For the full listing below, write out each entry exactly and exclude the images.

**Working data**
----------
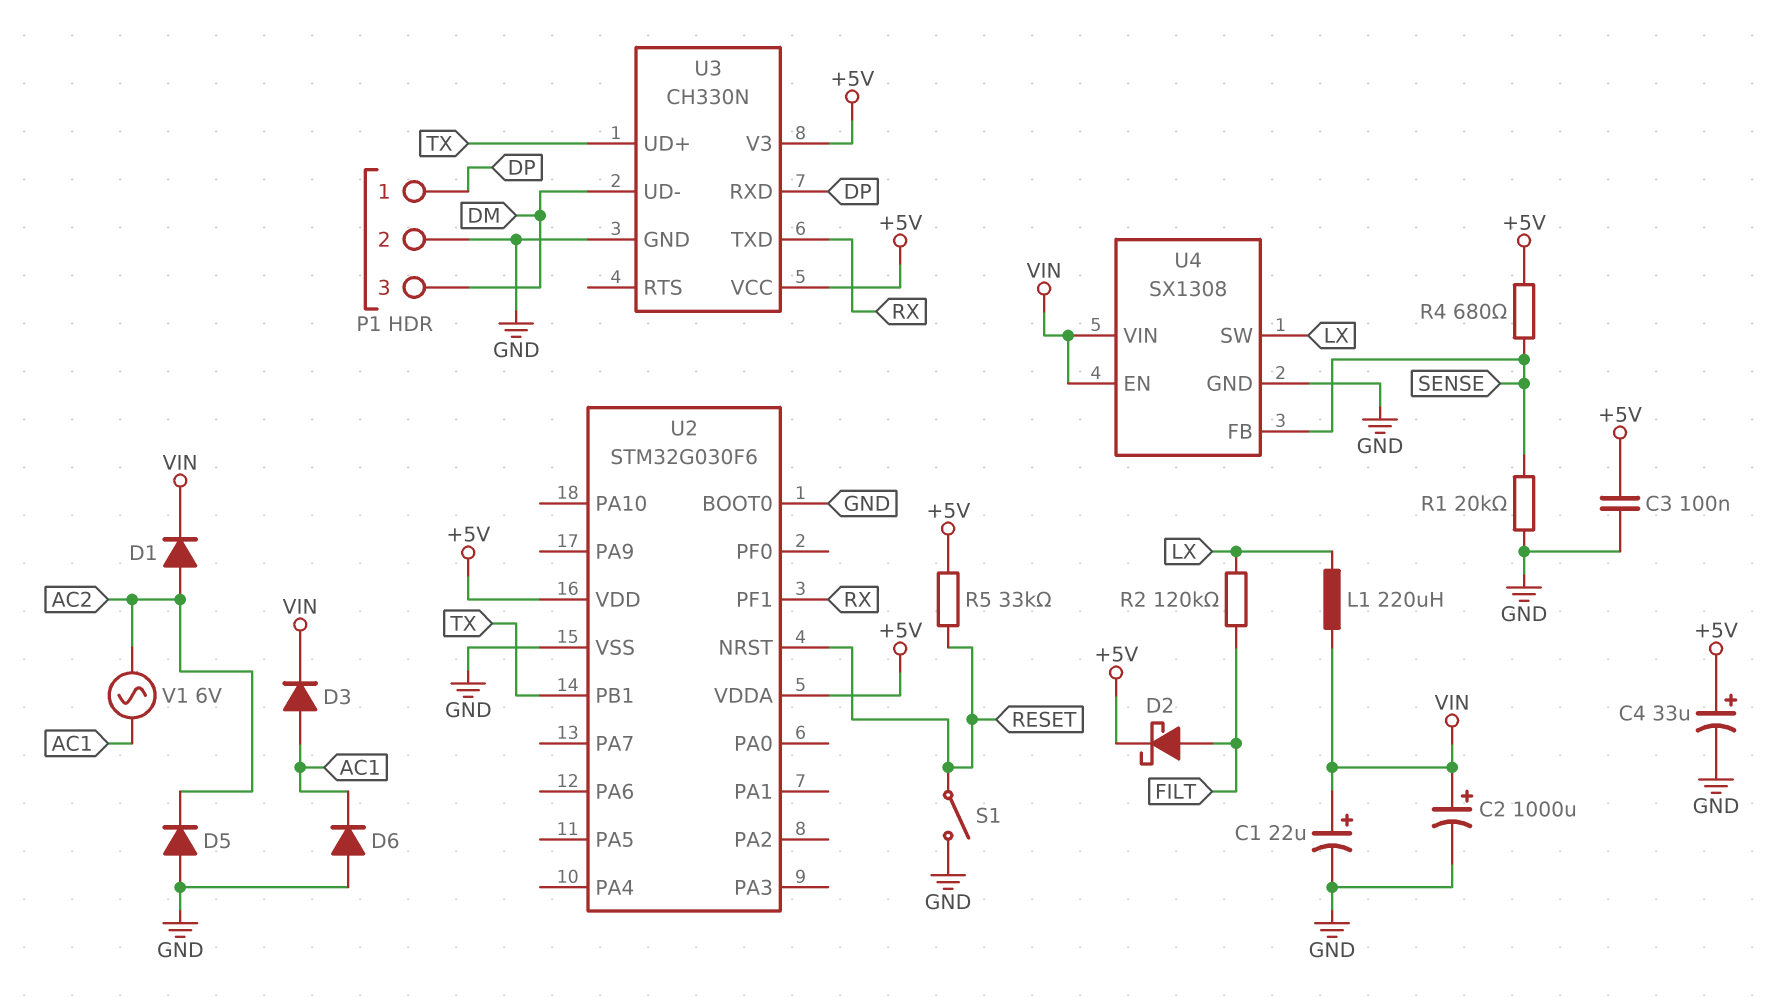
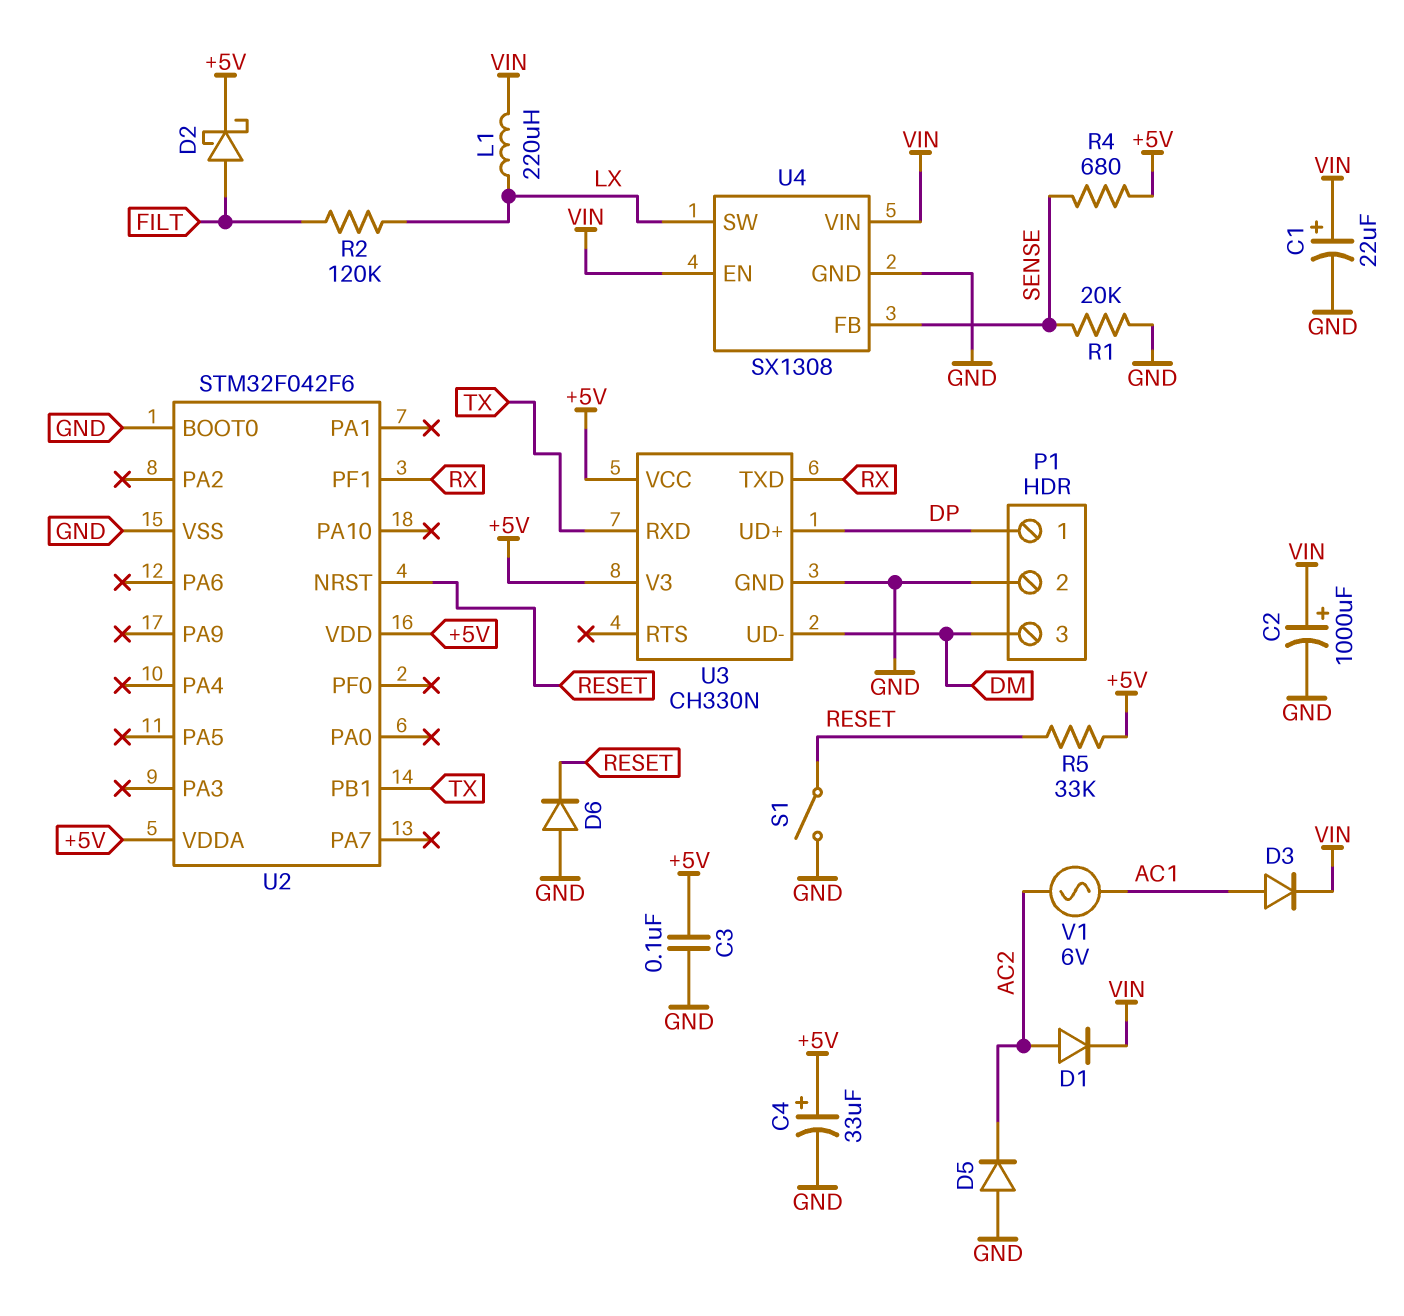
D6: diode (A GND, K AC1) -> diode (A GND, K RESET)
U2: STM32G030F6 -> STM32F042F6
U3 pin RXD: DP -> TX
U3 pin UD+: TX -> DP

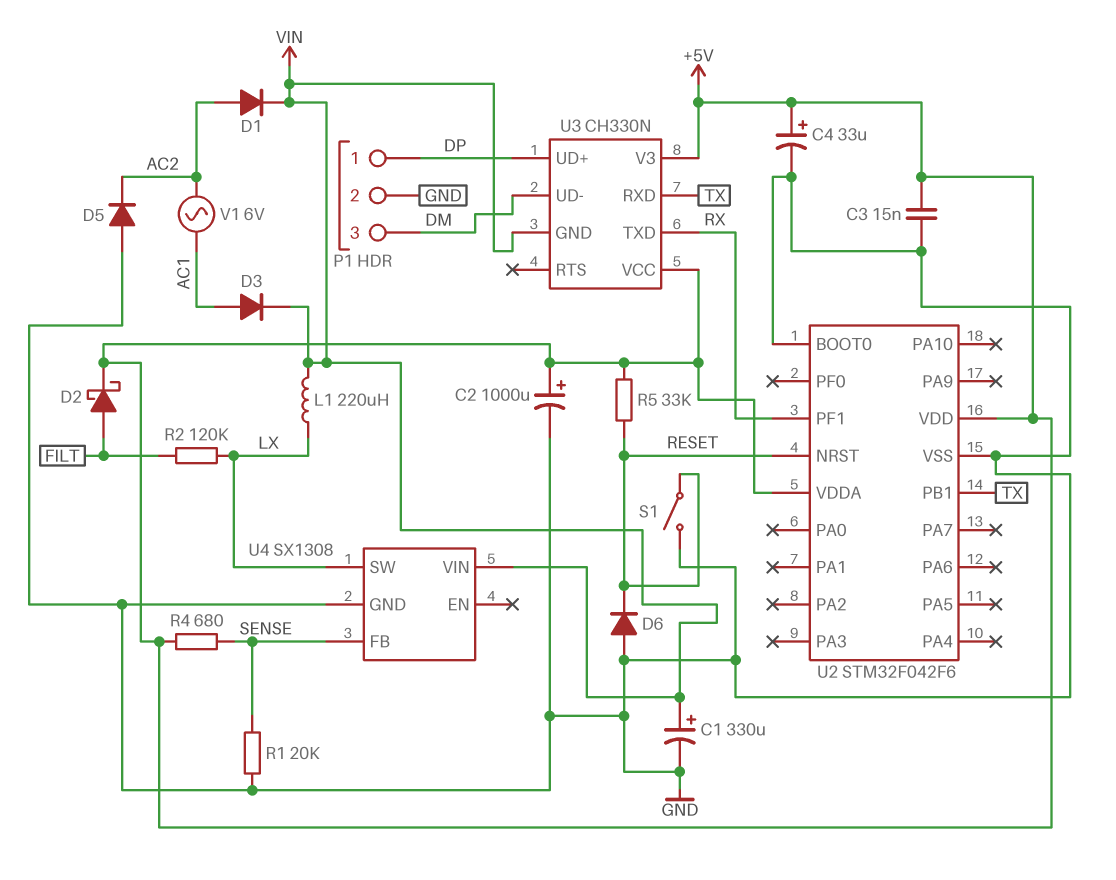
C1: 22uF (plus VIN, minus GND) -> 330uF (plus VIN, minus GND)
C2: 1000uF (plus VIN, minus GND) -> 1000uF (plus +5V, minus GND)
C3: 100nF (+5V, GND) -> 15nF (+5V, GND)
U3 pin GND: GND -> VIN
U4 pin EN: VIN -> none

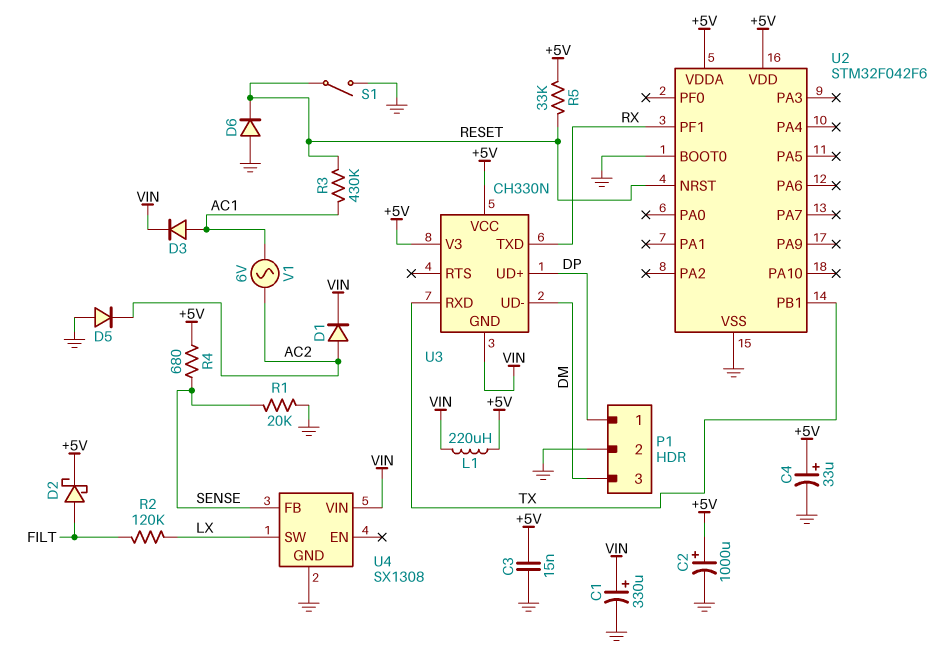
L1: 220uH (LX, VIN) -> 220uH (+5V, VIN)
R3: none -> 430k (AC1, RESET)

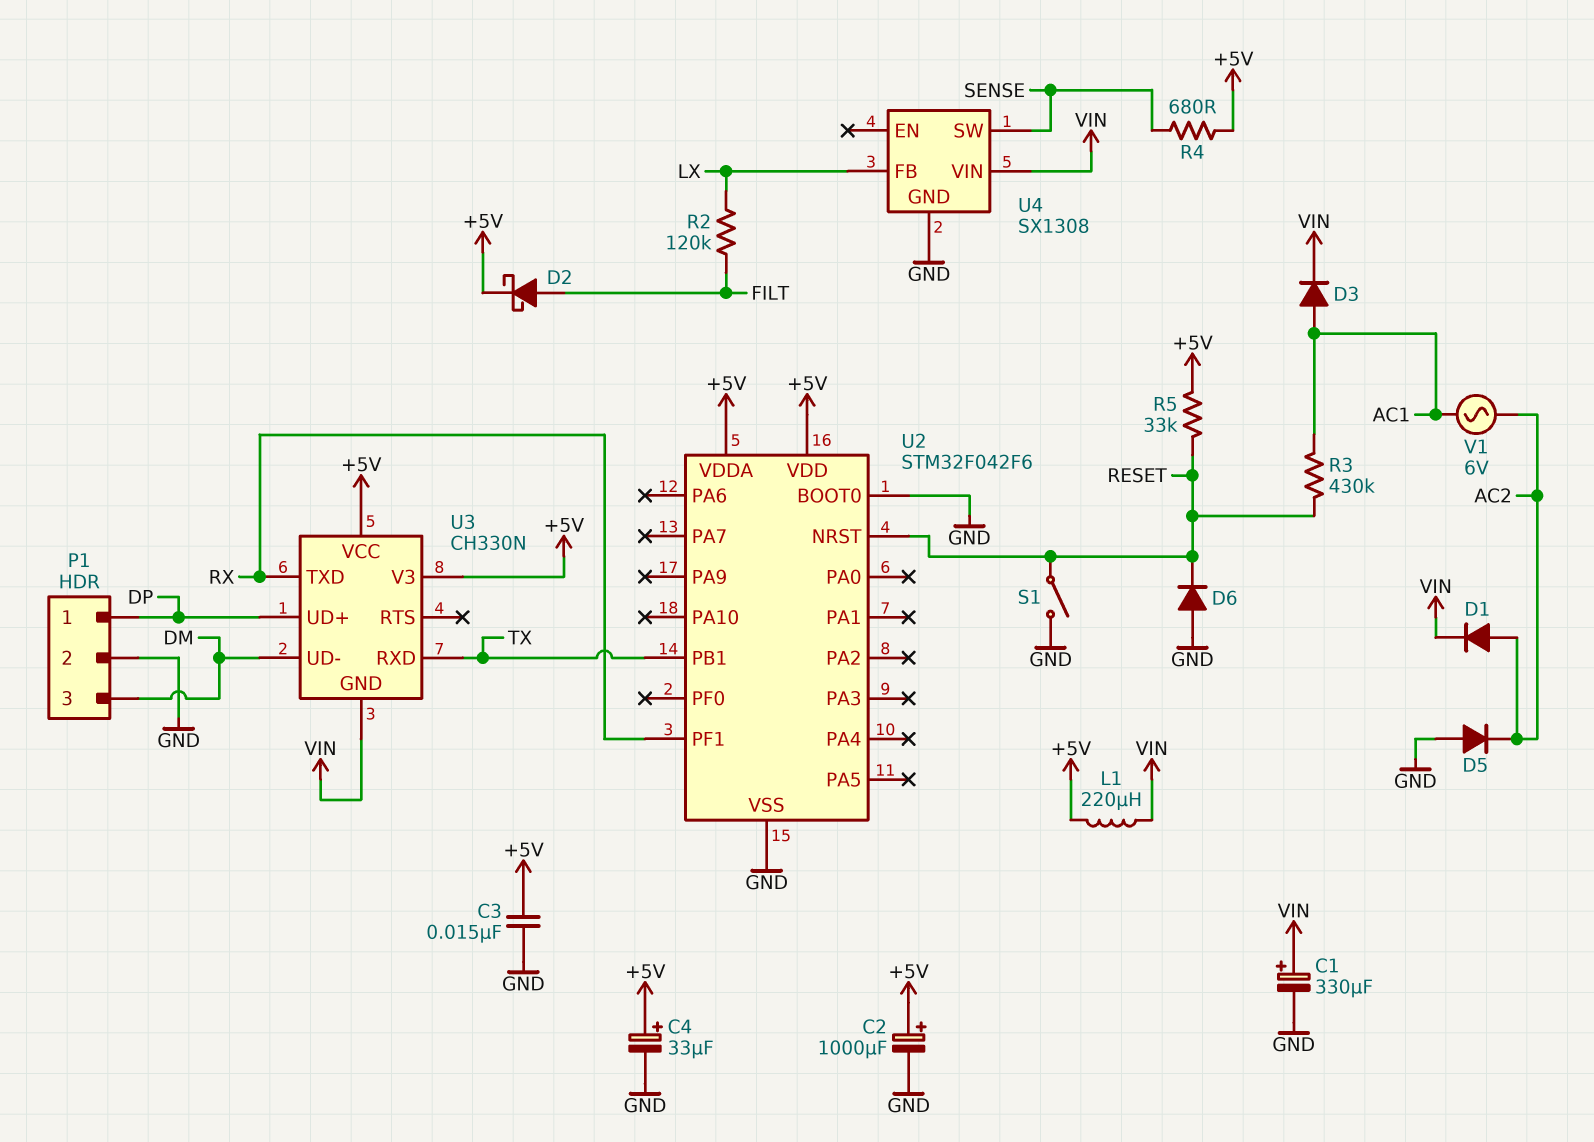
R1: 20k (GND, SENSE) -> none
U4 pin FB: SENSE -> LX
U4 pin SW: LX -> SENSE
----------
**Reply**
D6: diode (A GND, K AC1) -> diode (A GND, K RESET)
U2: STM32G030F6 -> STM32F042F6
U3 pin RXD: DP -> TX
U3 pin UD+: TX -> DP

C1: 22uF (plus VIN, minus GND) -> 330uF (plus VIN, minus GND)
C2: 1000uF (plus VIN, minus GND) -> 1000uF (plus +5V, minus GND)
C3: 100nF (+5V, GND) -> 15nF (+5V, GND)
U3 pin GND: GND -> VIN
U4 pin EN: VIN -> none

L1: 220uH (LX, VIN) -> 220uH (+5V, VIN)
R3: none -> 430k (AC1, RESET)

R1: 20k (GND, SENSE) -> none
U4 pin FB: SENSE -> LX
U4 pin SW: LX -> SENSE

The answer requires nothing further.